* [ASSIGNMENT]
Copy every entry word for word, but skip the pictures.

[Dataset entries]
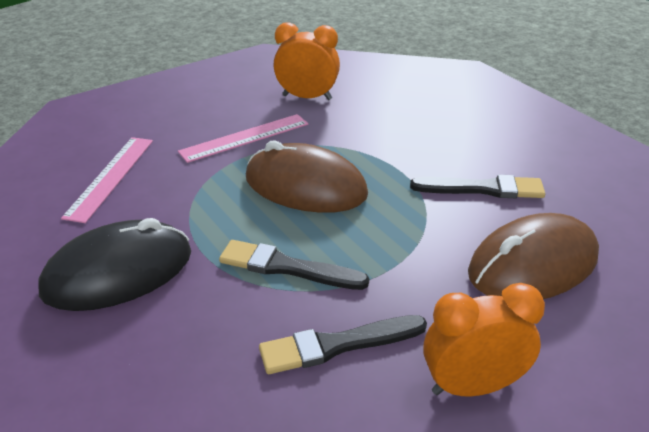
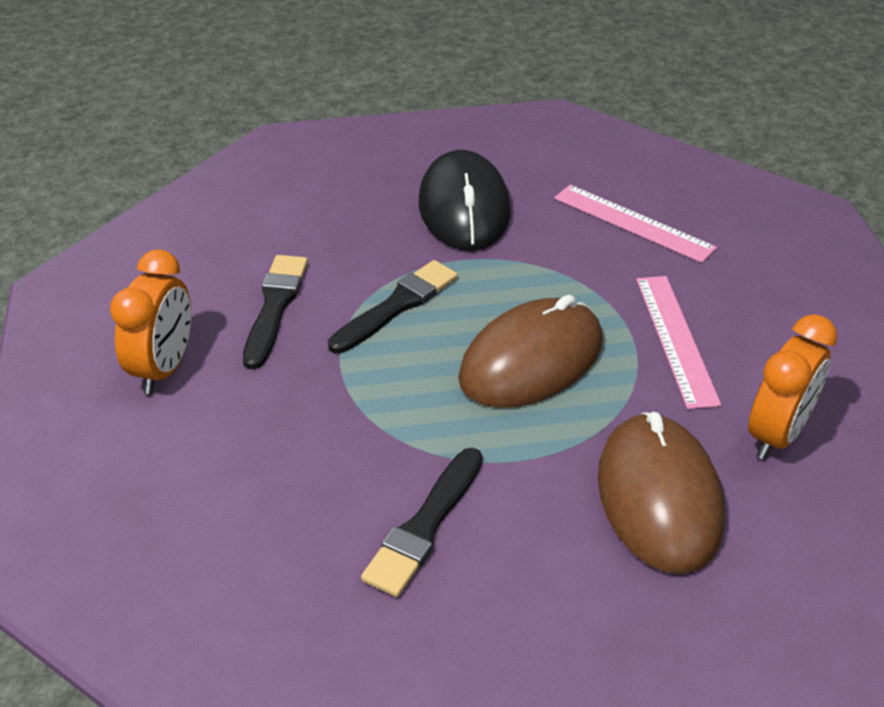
camera: 115 degrees right, 5 degrees up
(533, 264) = (259, 494): brown mouse -> brown mouse (658, 497)

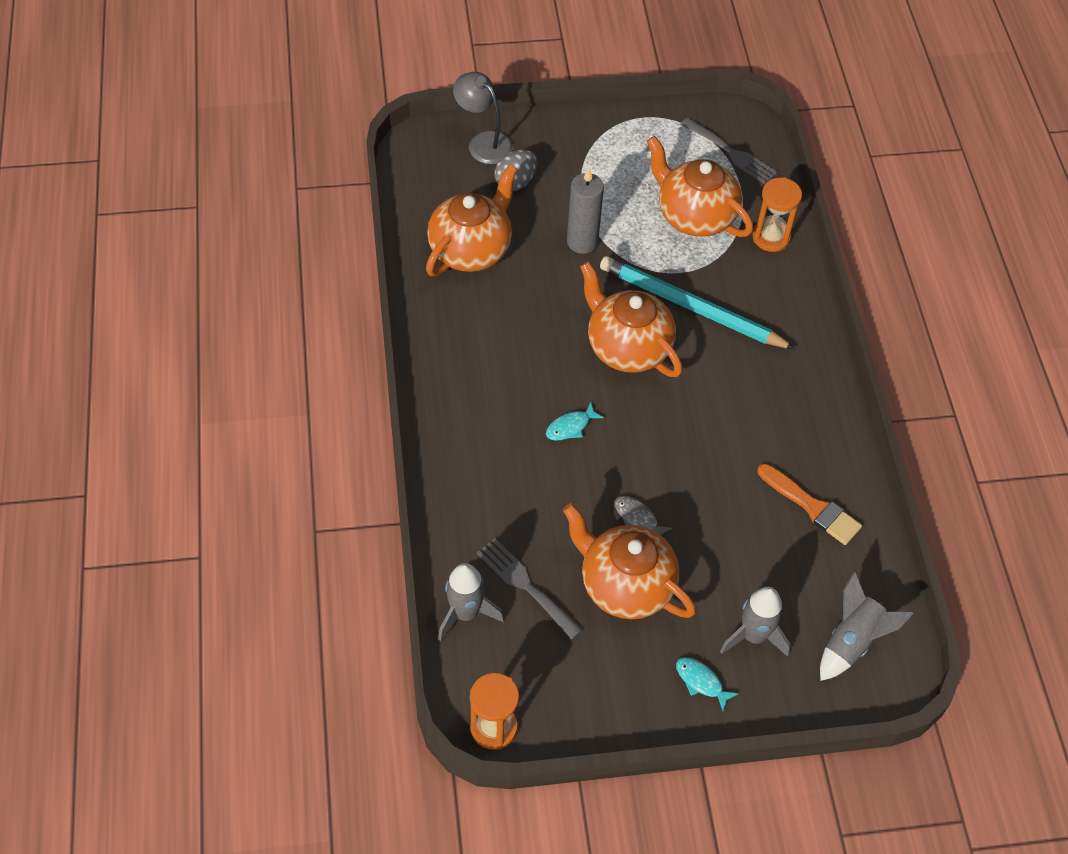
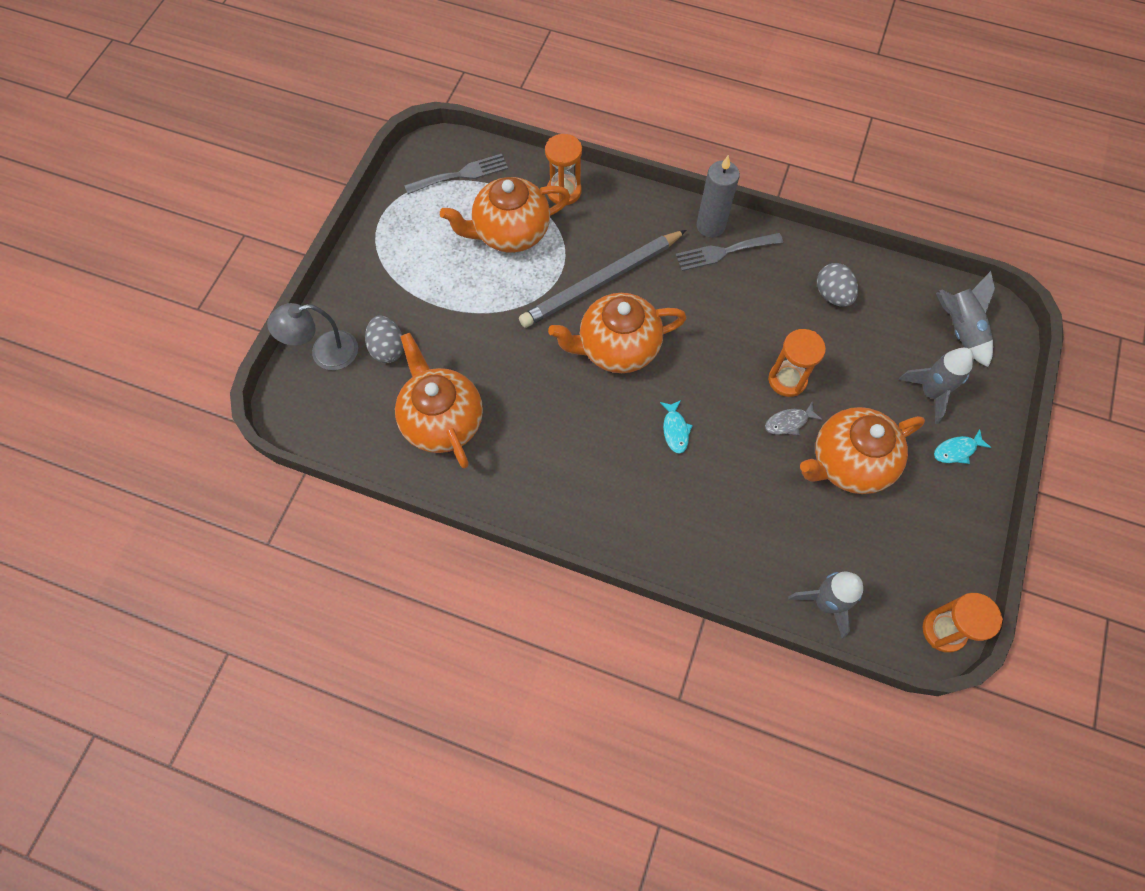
camera: 60 degrees left, 10 degrees up
(525, 585) = (816, 541): grey fork -> grey fork (724, 252)
(582, 242) = (487, 328): grey candle -> grey candle (710, 226)
(684, 500) = (787, 380): none -> orange hourglass
(691, 307) = (601, 282): turquoise pencil -> grey pencil
(812, 507) = (832, 295): orange brush -> grey egg

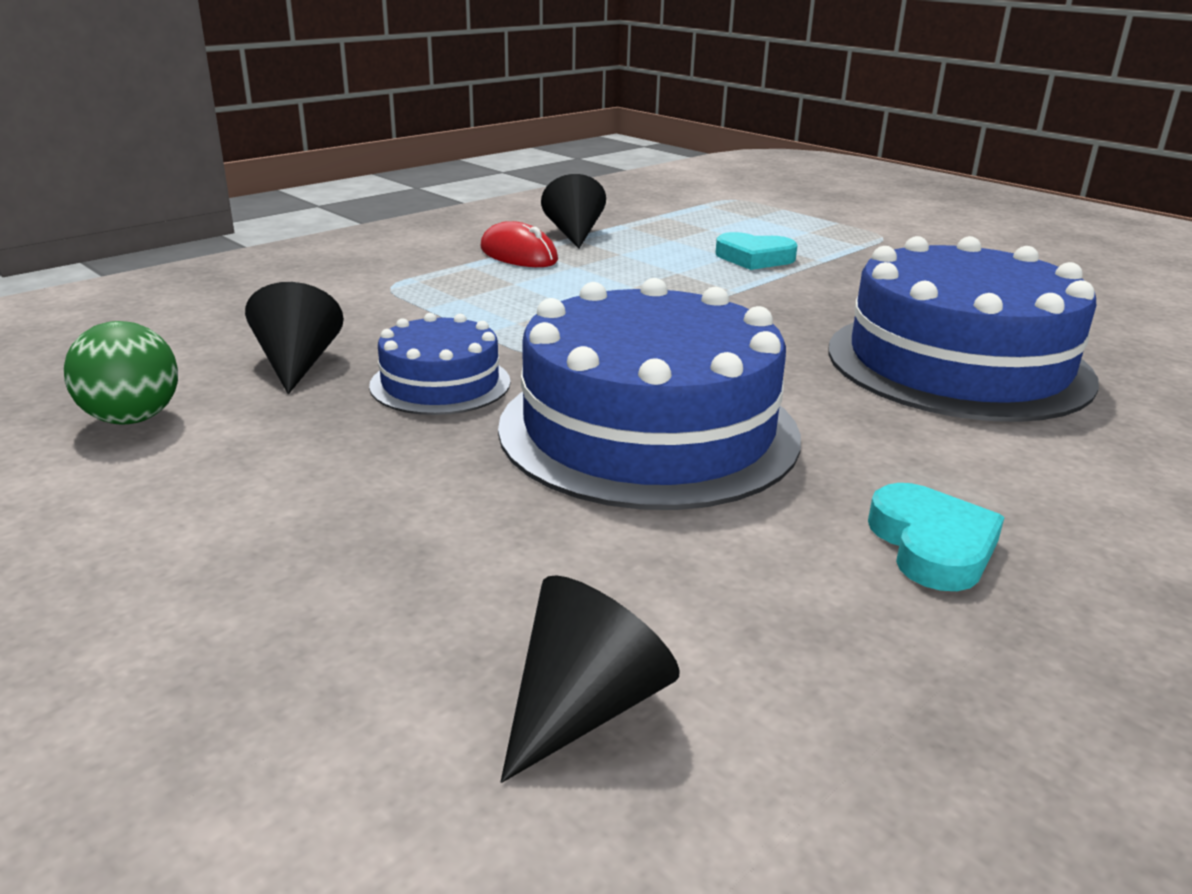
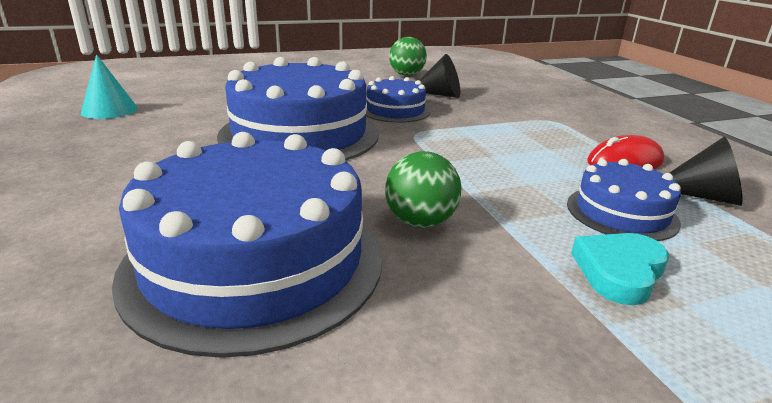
camera: 115 degrees right, 0 degrees up
(584, 707) = (170, 95): black cone -> none
(651, 256) = (621, 213): none -> blue cake
(786, 317) = (420, 222): none -> green ball
(806, 737) = (109, 110): none -> turquoise cone
(932, 545) = (126, 155): turquoise heart -> none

* [ANSWER BOX]
camera: 115 degrees right, 5 degrees up
(533, 264) = (259, 494): brown mouse -> brown mouse (658, 497)

camera: 60 degrees left, 10 degrees up
(525, 585) = (816, 541): grey fork -> grey fork (724, 252)
(582, 242) = (487, 328): grey candle -> grey candle (710, 226)
(684, 500) = (787, 380): none -> orange hourglass
(691, 307) = (601, 282): turquoise pencil -> grey pencil
(812, 507) = (832, 295): orange brush -> grey egg

camera: 115 degrees right, 0 degrees up
(584, 707) = (170, 95): black cone -> none
(651, 256) = (621, 213): none -> blue cake
(786, 317) = (420, 222): none -> green ball
(806, 737) = (109, 110): none -> turquoise cone
(932, 545) = (126, 155): turquoise heart -> none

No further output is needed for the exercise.